- [DATA FOR REVIEW]

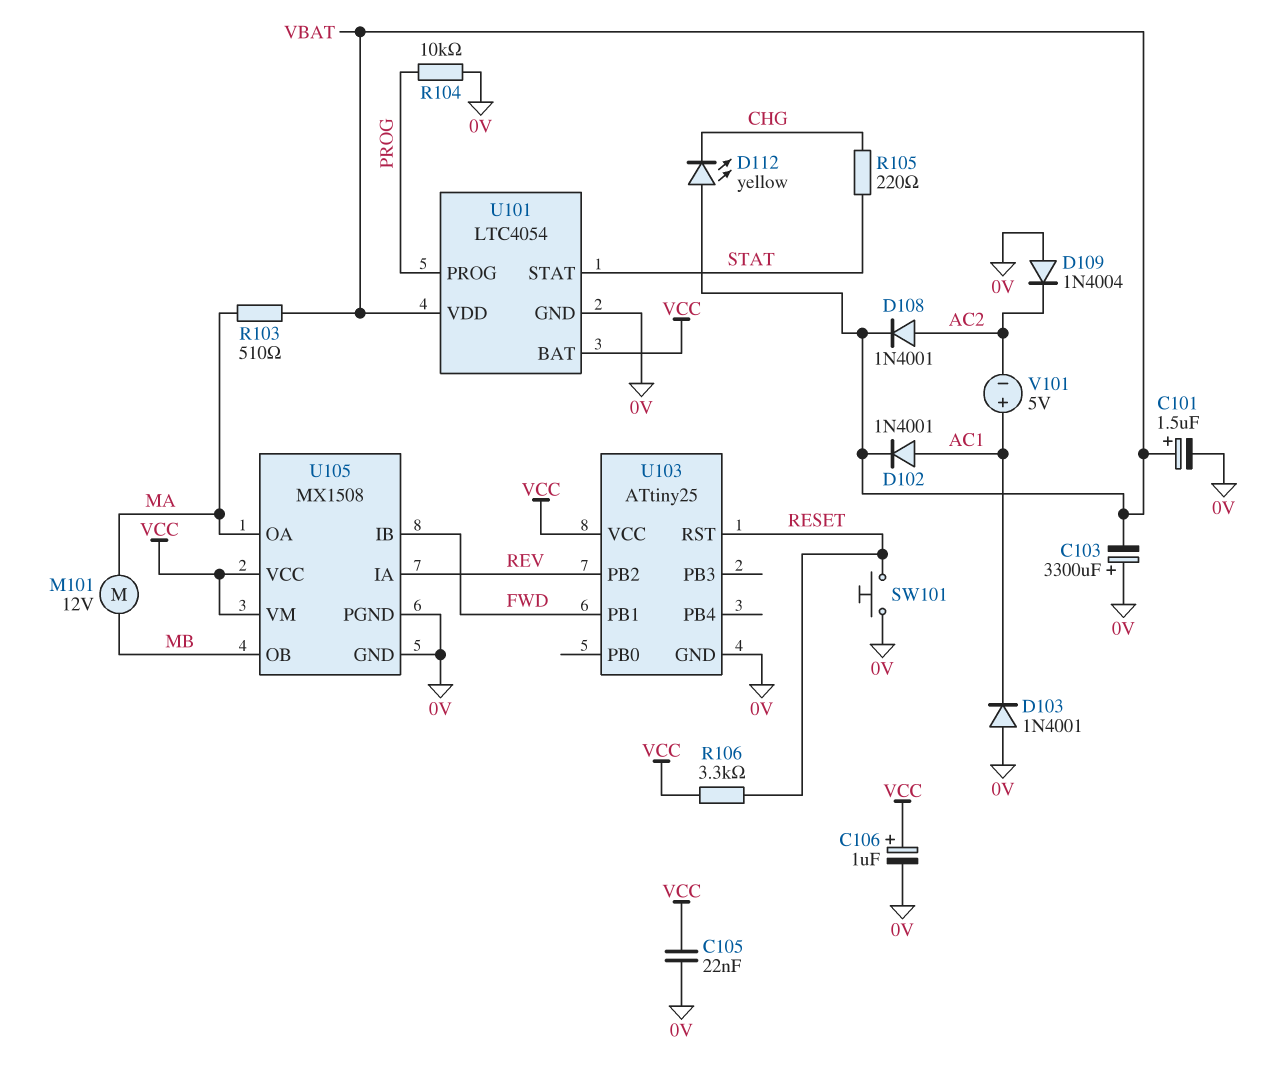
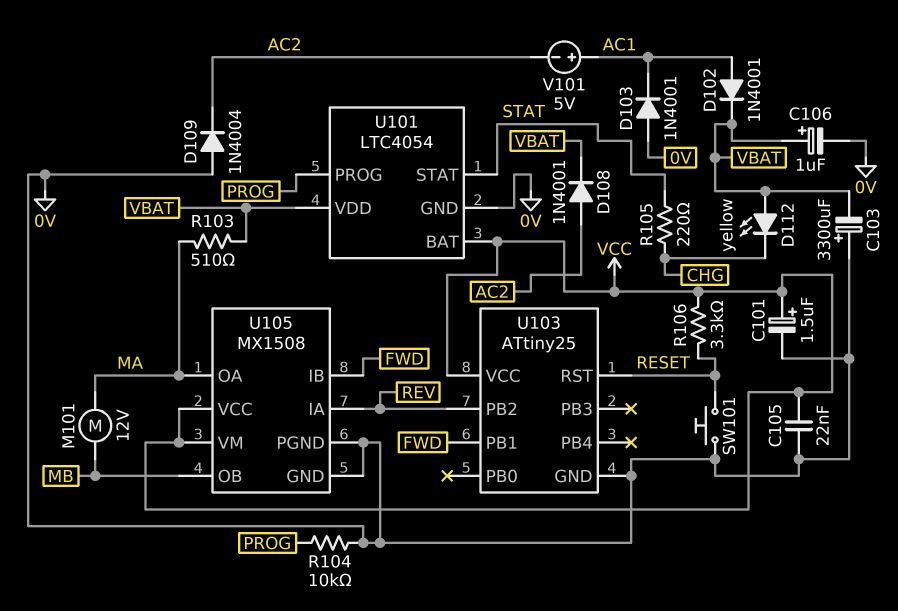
C101: 1.5uF (plus VBAT, minus 0V) -> 1.5uF (plus VCC, minus 0V)
C106: 1uF (plus VCC, minus 0V) -> 1uF (plus VBAT, minus 0V)

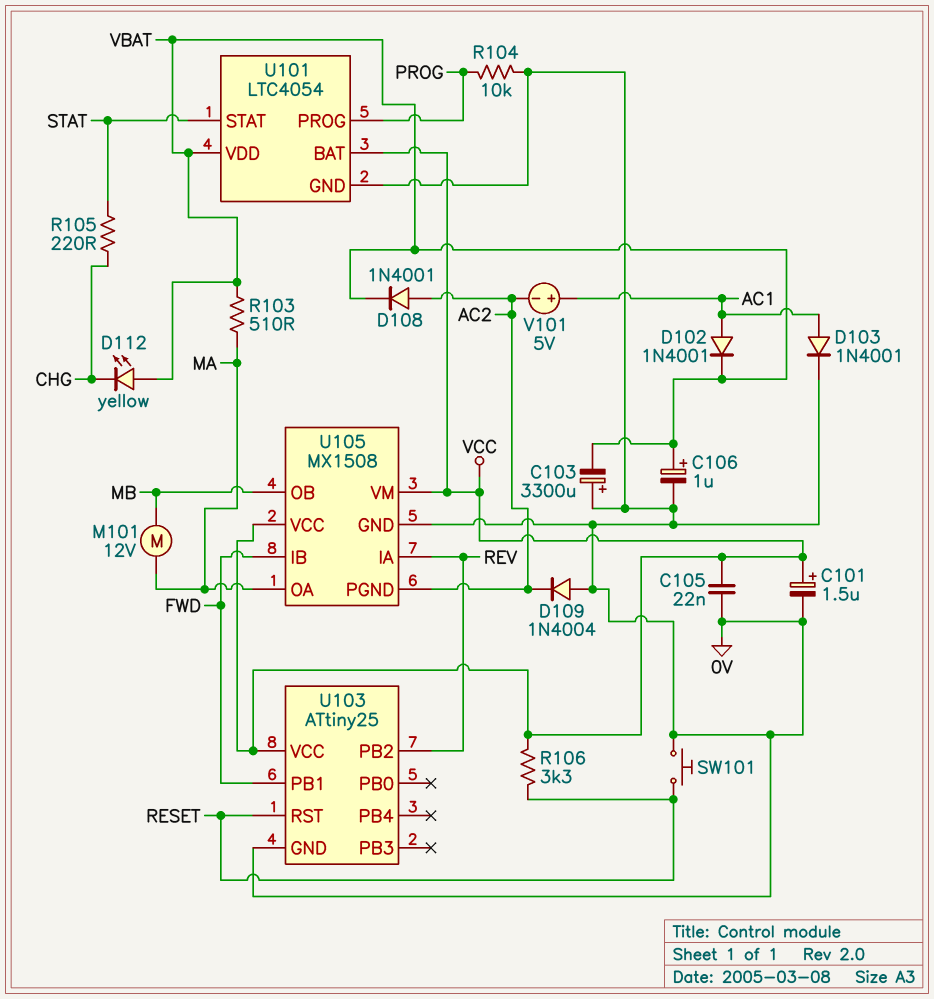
D103: diode 1N4001 (A 0V, K AC1) -> diode 1N4001 (A AC1, K 0V)
U105 pin PGND: 0V -> AC2

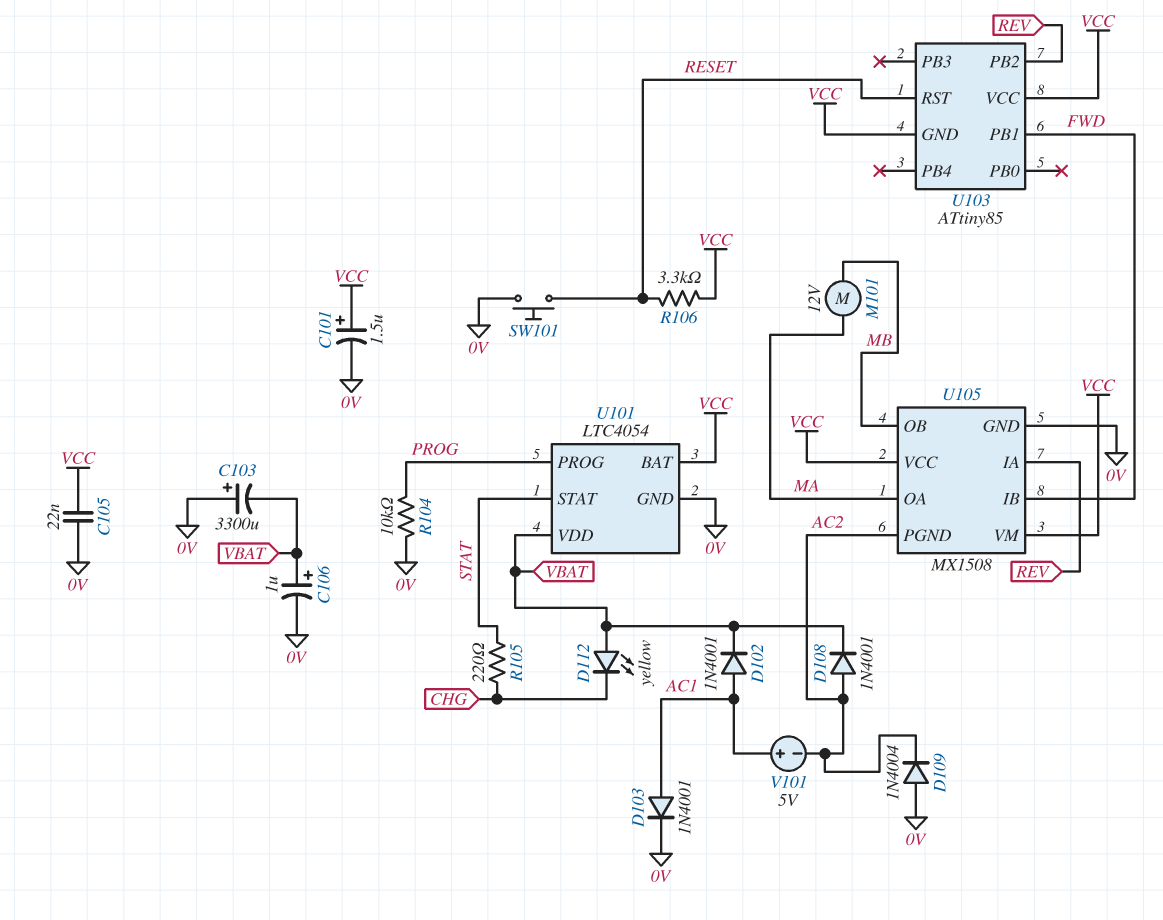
R103: 510 (MA, VBAT) -> none
U103: ATtiny25 -> ATtiny85
U103 pin GND: 0V -> VCC

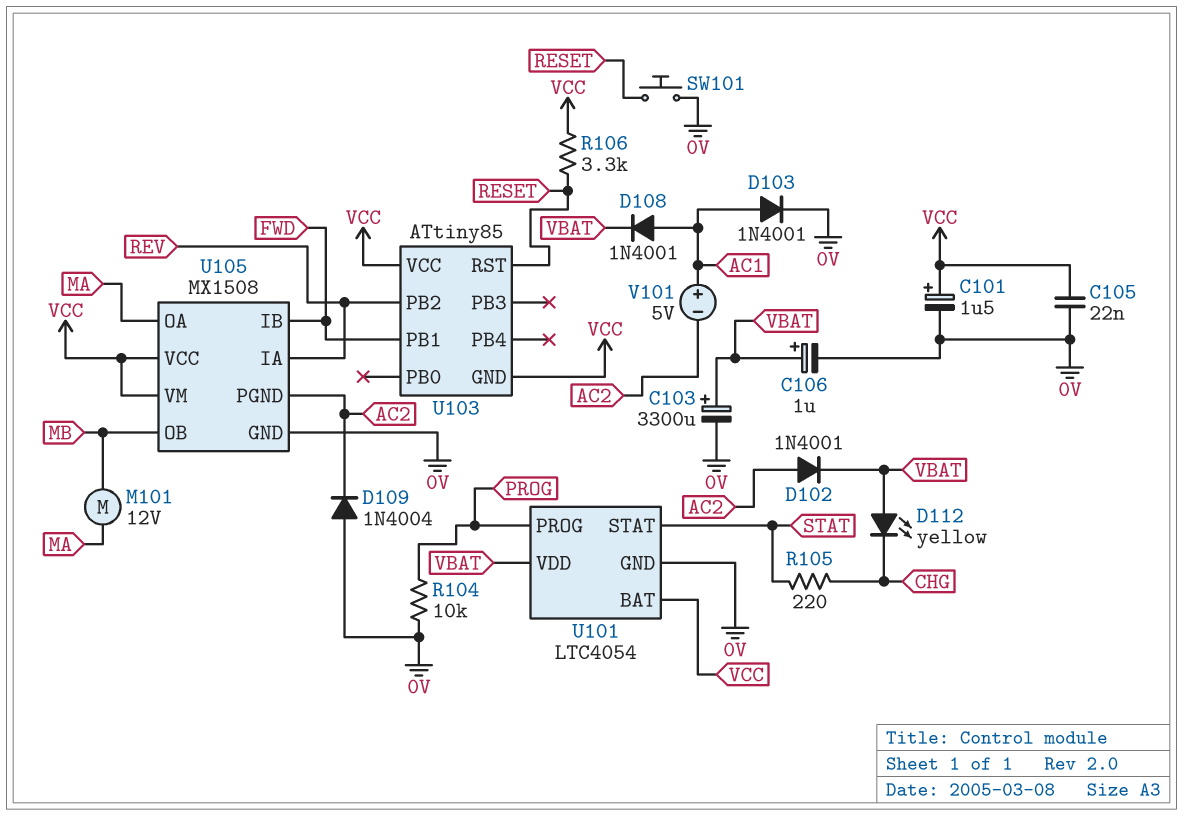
C103: 3300uF (plus 0V, minus VBAT) -> 3300uF (plus VBAT, minus 0V)
D102: diode 1N4001 (A AC1, K VBAT) -> diode 1N4001 (A AC2, K VBAT)
D108: diode 1N4001 (A AC2, K VBAT) -> diode 1N4001 (A AC1, K VBAT)

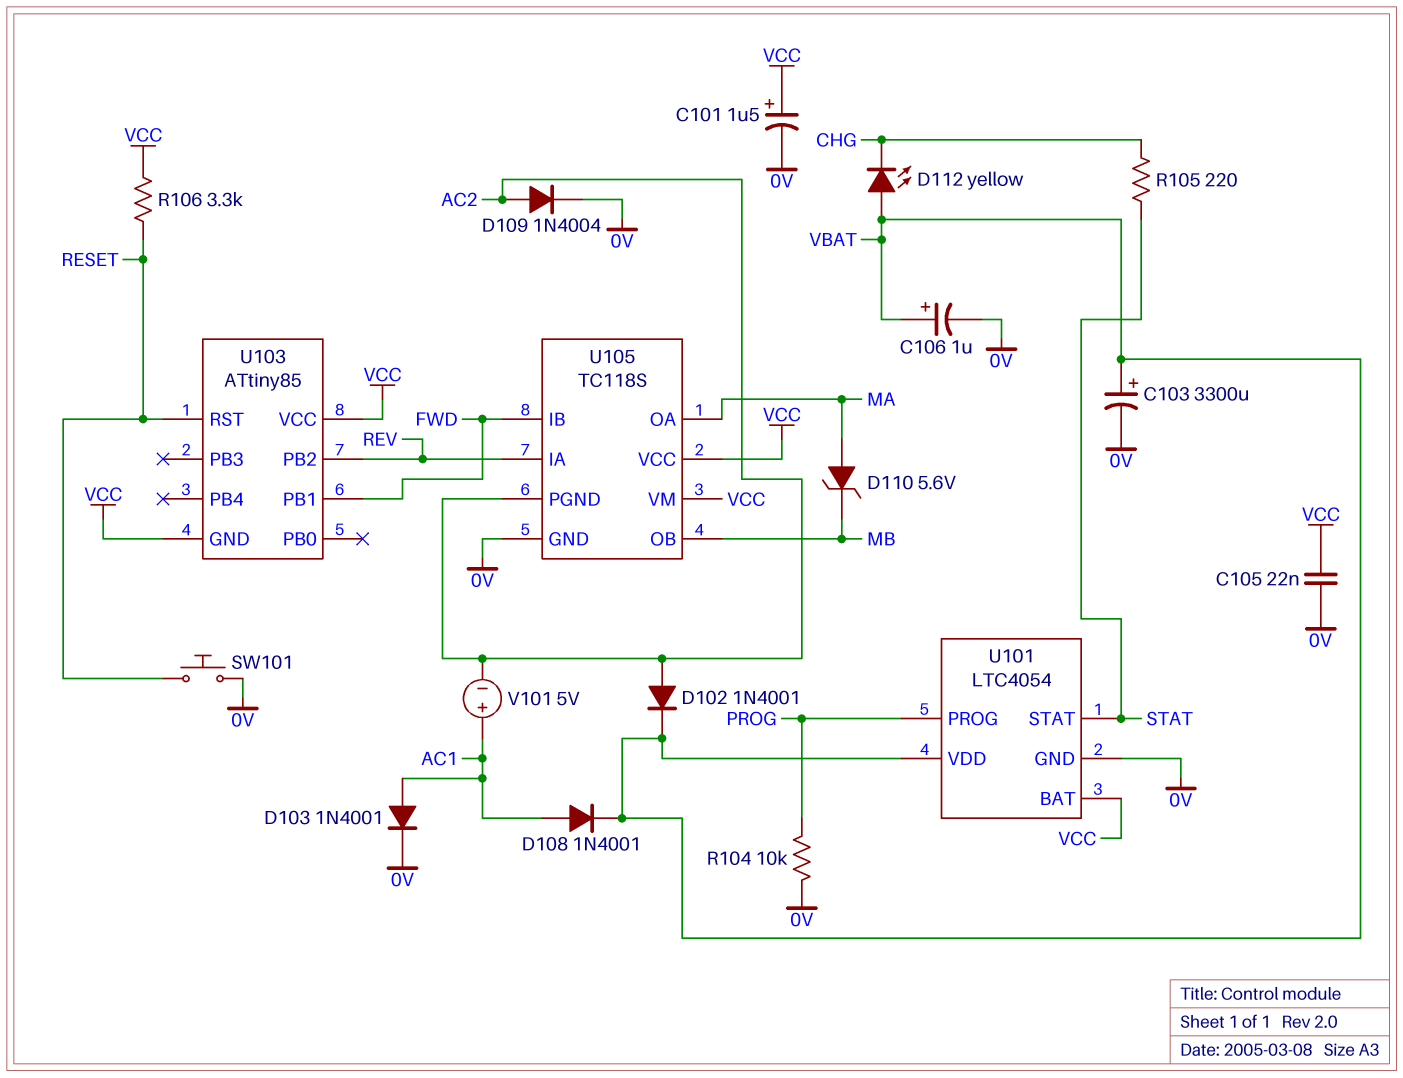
D109: diode 1N4004 (A 0V, K AC2) -> diode 1N4004 (A AC2, K 0V)
D110: none -> zener 5.6V (A MA, K MB)
M101: motor 12V (MA, MB) -> none
U105: MX1508 -> TC118S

- [WORK REQUEST] Print the listing exactly, minus any pictures.

- [RESPONSE FOR THIS EXERCISE]
C101: 1.5uF (plus VBAT, minus 0V) -> 1.5uF (plus VCC, minus 0V)
C106: 1uF (plus VCC, minus 0V) -> 1uF (plus VBAT, minus 0V)

D103: diode 1N4001 (A 0V, K AC1) -> diode 1N4001 (A AC1, K 0V)
U105 pin PGND: 0V -> AC2

R103: 510 (MA, VBAT) -> none
U103: ATtiny25 -> ATtiny85
U103 pin GND: 0V -> VCC

C103: 3300uF (plus 0V, minus VBAT) -> 3300uF (plus VBAT, minus 0V)
D102: diode 1N4001 (A AC1, K VBAT) -> diode 1N4001 (A AC2, K VBAT)
D108: diode 1N4001 (A AC2, K VBAT) -> diode 1N4001 (A AC1, K VBAT)

D109: diode 1N4004 (A 0V, K AC2) -> diode 1N4004 (A AC2, K 0V)
D110: none -> zener 5.6V (A MA, K MB)
M101: motor 12V (MA, MB) -> none
U105: MX1508 -> TC118S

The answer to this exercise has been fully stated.